In the entries below, which lines run from the one containing "camera: 45 degrees left, 0 degrees up" to the one containing "(581, 117) = (507, 247): turquoise"? Copy exactly those lines, ends included, and no others.

DATA:
== Segment start ==

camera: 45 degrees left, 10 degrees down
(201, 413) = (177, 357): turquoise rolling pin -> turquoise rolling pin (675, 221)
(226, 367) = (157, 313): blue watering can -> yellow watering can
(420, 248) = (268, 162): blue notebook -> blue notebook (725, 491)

== Segment end ==
== Segment start ==

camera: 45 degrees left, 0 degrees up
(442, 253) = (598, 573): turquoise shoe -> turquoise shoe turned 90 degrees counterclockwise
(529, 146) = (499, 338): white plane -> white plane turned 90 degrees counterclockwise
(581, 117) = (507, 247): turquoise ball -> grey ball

== Segment end ==

RESULT OF THE TASK:
camera: 45 degrees left, 0 degrees up
(442, 253) = (598, 573): turquoise shoe -> turquoise shoe turned 90 degrees counterclockwise
(529, 146) = (499, 338): white plane -> white plane turned 90 degrees counterclockwise
(581, 117) = (507, 247): turquoise ball -> grey ball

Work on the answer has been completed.